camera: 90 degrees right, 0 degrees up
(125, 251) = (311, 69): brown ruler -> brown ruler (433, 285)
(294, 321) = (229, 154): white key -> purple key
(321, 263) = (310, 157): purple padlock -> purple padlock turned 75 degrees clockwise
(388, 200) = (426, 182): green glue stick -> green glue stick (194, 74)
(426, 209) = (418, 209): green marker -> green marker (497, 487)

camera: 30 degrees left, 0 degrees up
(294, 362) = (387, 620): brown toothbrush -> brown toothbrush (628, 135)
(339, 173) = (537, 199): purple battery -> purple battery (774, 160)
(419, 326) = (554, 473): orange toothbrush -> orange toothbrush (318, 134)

:::

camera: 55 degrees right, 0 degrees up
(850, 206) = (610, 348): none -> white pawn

:::

*Work to complete*. Look over the entries above. Copy every line that contains the word "degrees".

*Answer below*.
camera: 90 degrees right, 0 degrees up
(321, 263) = (310, 157): purple padlock -> purple padlock turned 75 degrees clockwise
camera: 30 degrees left, 0 degrees up
camera: 55 degrees right, 0 degrees up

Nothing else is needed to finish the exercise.